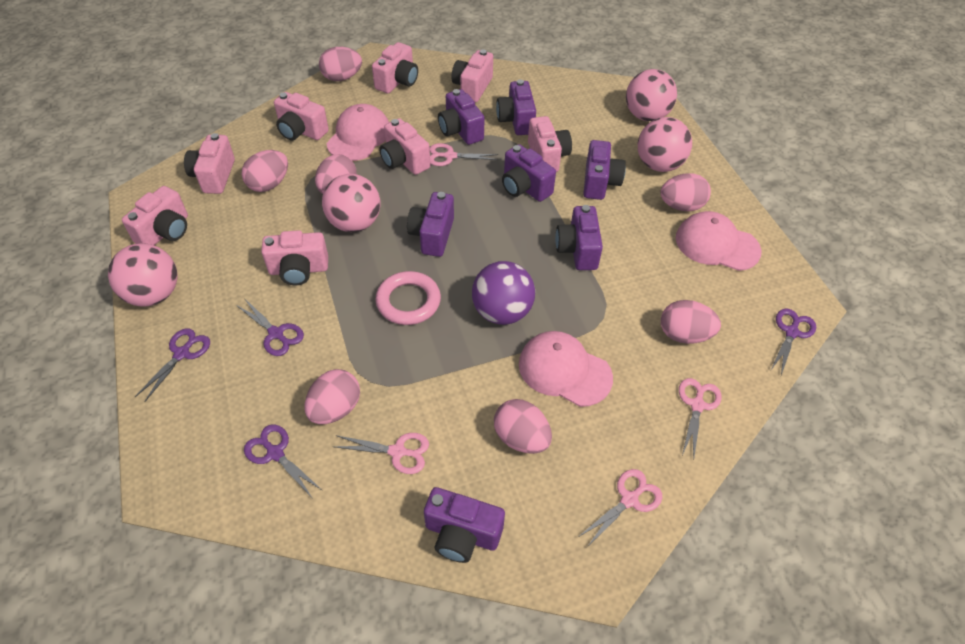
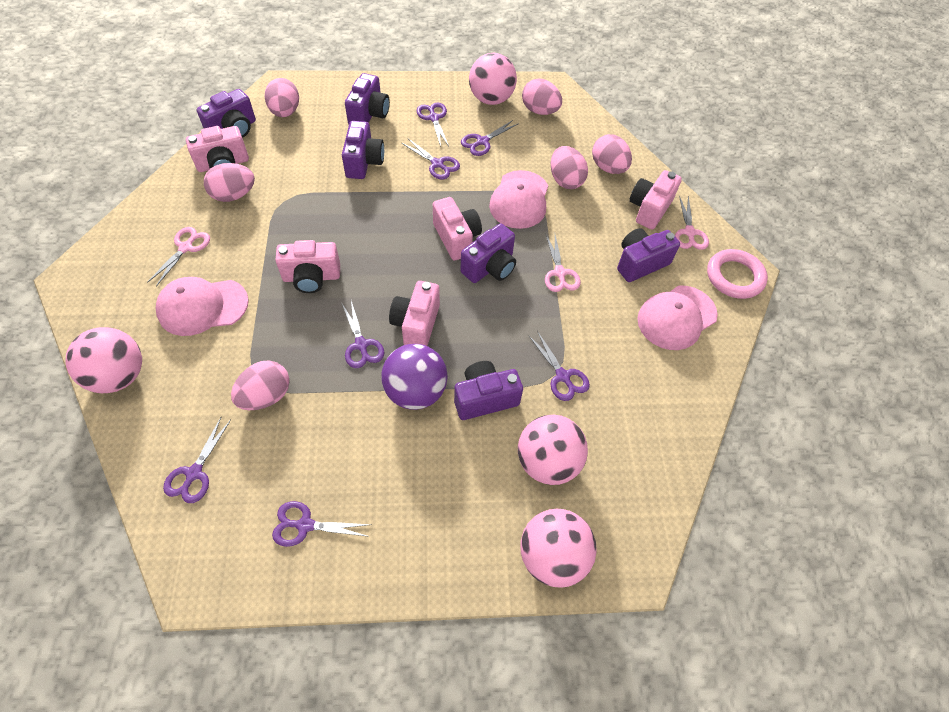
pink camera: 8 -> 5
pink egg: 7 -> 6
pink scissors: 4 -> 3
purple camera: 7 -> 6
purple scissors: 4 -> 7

● ● ●

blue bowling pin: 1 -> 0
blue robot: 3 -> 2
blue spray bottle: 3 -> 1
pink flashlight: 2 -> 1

● ● ●

* Goal of the exercise
Select every line of the records holding the string "pink".

* Response
pink camera: 8 -> 5
pink egg: 7 -> 6
pink scissors: 4 -> 3
pink flashlight: 2 -> 1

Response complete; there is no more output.